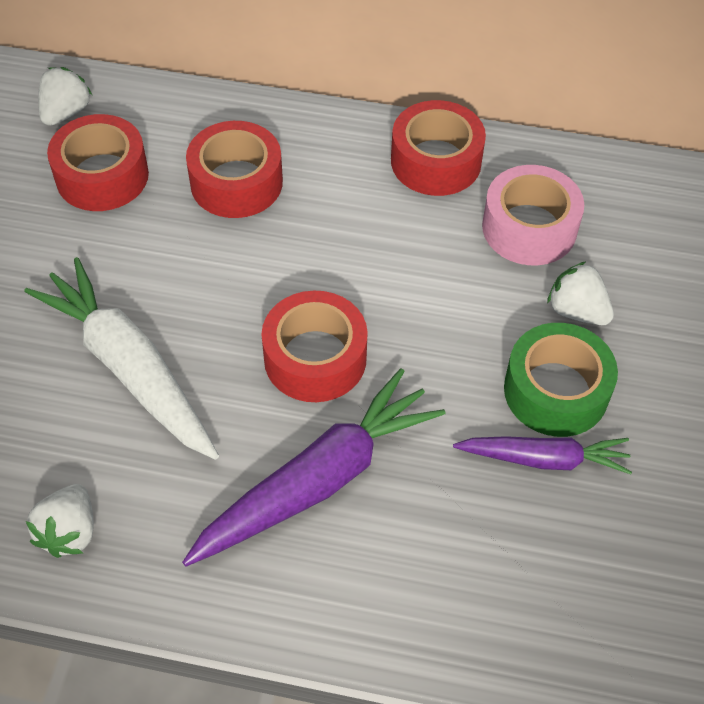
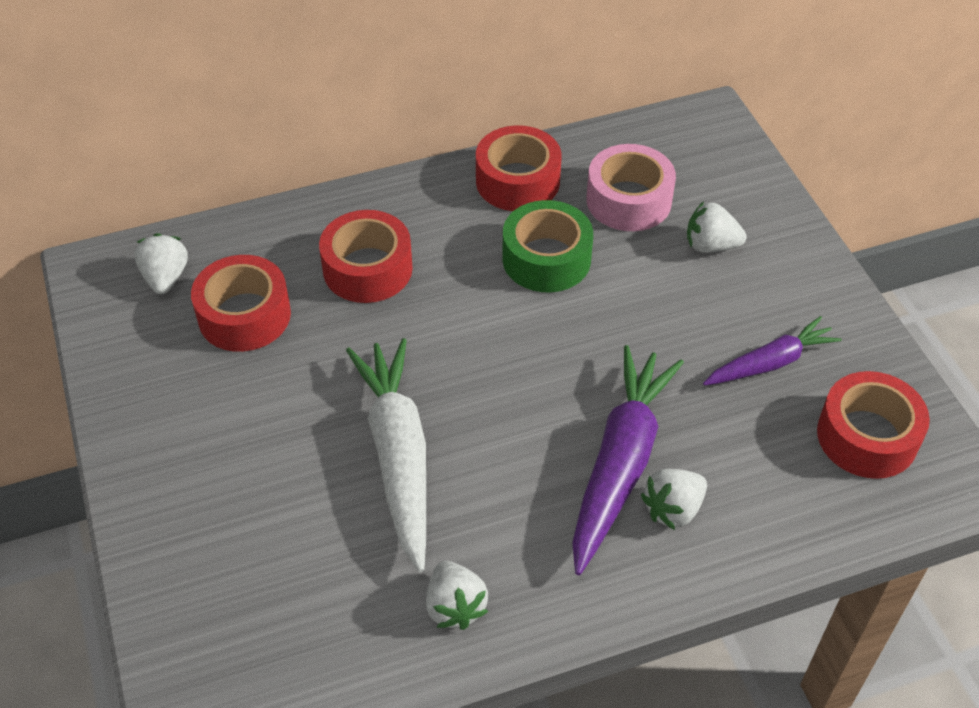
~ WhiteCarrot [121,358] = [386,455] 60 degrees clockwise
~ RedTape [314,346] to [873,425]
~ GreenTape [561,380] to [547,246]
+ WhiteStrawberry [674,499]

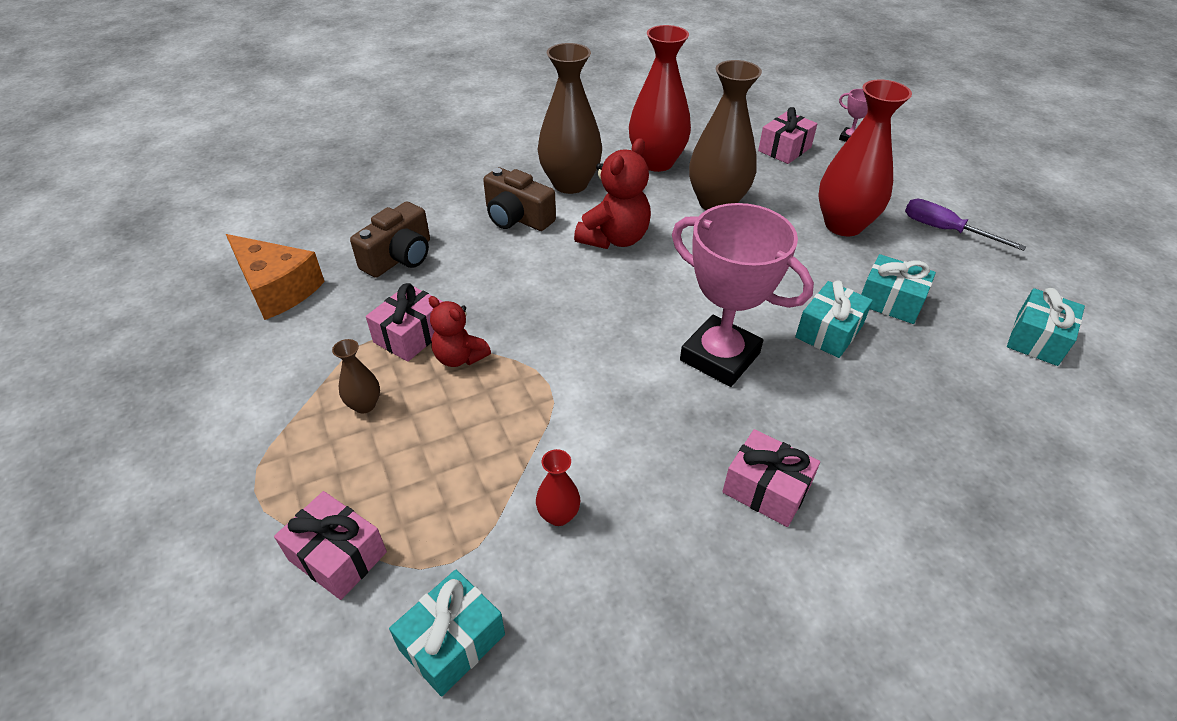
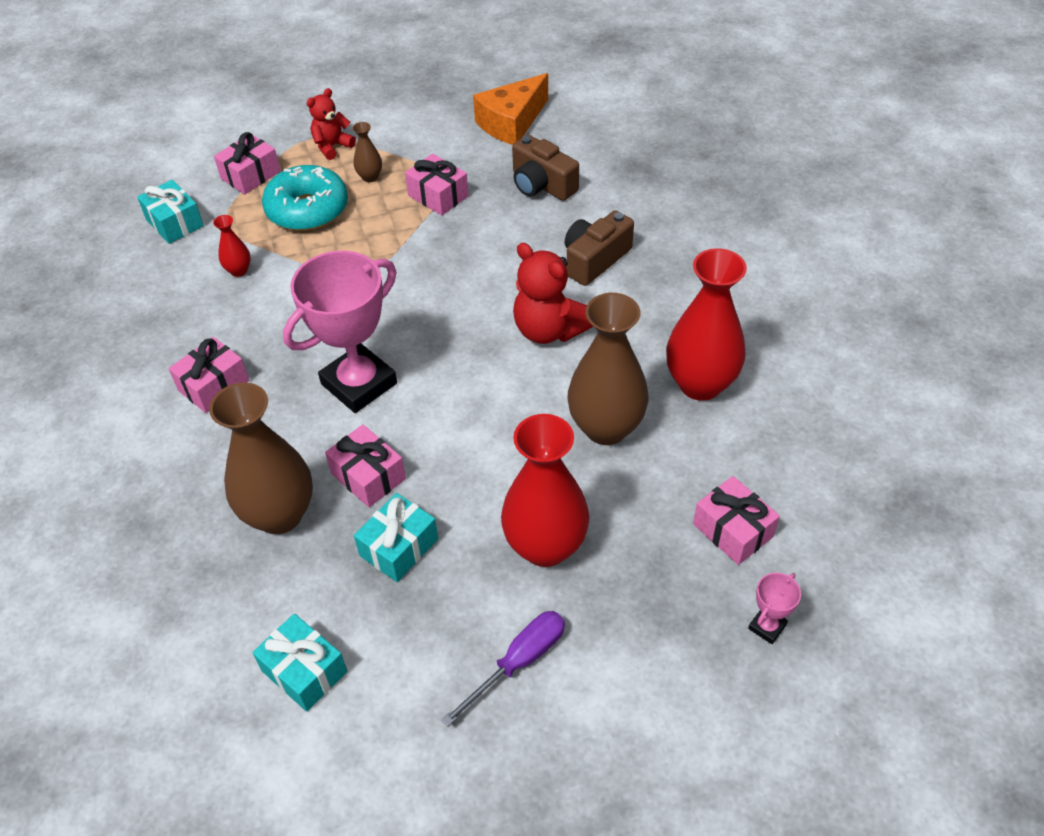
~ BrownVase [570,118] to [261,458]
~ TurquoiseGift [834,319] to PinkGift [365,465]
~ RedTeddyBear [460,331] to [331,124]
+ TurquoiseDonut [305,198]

**Task statement**.
Transcribe the whole listing above exactly and leave out the pictures.

**Answer to this problem**.
~ WhiteCarrot [121,358] = [386,455] 60 degrees clockwise
~ RedTape [314,346] to [873,425]
~ GreenTape [561,380] to [547,246]
+ WhiteStrawberry [674,499]

~ BrownVase [570,118] to [261,458]
~ TurquoiseGift [834,319] to PinkGift [365,465]
~ RedTeddyBear [460,331] to [331,124]
+ TurquoiseDonut [305,198]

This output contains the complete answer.